#### Task to carry out
In the data below, rewrite the stretch from the line containing "simmered [181, 499]" through the line containing "hillock (1110, 250)", both included, as a numbered list, leaving out any blank lines.

============================================================

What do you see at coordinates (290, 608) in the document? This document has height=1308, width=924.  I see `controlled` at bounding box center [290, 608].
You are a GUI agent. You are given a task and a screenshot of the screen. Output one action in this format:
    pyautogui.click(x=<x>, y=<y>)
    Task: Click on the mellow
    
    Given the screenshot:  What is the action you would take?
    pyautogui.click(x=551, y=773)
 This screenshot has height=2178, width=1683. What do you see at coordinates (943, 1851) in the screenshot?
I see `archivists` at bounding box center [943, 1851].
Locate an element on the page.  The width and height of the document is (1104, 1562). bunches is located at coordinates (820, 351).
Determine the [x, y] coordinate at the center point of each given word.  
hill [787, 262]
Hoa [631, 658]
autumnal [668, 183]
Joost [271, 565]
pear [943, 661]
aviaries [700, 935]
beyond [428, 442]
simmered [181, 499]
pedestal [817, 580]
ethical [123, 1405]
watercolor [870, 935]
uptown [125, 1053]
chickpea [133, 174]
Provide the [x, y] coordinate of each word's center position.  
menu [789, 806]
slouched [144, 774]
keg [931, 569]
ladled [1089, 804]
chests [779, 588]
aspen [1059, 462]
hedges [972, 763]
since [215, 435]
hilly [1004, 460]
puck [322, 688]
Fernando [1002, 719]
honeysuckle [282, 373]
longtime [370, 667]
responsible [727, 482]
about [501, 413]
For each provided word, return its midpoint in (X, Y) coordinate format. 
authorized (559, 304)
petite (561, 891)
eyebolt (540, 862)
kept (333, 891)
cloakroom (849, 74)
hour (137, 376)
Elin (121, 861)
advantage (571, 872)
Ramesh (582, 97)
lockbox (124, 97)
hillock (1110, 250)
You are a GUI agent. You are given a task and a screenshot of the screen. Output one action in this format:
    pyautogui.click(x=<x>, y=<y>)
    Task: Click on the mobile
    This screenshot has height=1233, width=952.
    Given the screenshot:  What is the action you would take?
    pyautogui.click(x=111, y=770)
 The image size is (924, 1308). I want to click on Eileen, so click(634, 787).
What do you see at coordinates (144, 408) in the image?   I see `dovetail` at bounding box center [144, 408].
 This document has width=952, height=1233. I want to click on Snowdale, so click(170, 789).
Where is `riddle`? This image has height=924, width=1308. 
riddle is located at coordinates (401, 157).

============================================================

#### Solution to the problem
1. simmered [181, 499]
2. pedestal [817, 580]
3. ethical [123, 1405]
4. watercolor [870, 935]
5. uptown [125, 1053]
6. chickpea [133, 174]
7. Provide the [x, y] coordinate of each word's center position.  
8. menu [789, 806]
9. slouched [144, 774]
10. keg [931, 569]
11. ladled [1089, 804]
12. chests [779, 588]
13. aspen [1059, 462]
14. hedges [972, 763]
15. since [215, 435]
16. hilly [1004, 460]
17. puck [322, 688]
18. Fernando [1002, 719]
19. honeysuckle [282, 373]
20. longtime [370, 667]
21. responsible [727, 482]
22. about [501, 413]
23. For each provided word, return its midpoint in (X, Y) coordinate format. 
24. authorized (559, 304)
25. petite (561, 891)
26. eyebolt (540, 862)
27. kept (333, 891)
28. cloakroom (849, 74)
29. hour (137, 376)
30. Elin (121, 861)
31. advantage (571, 872)
32. Ramesh (582, 97)
33. lockbox (124, 97)
34. hillock (1110, 250)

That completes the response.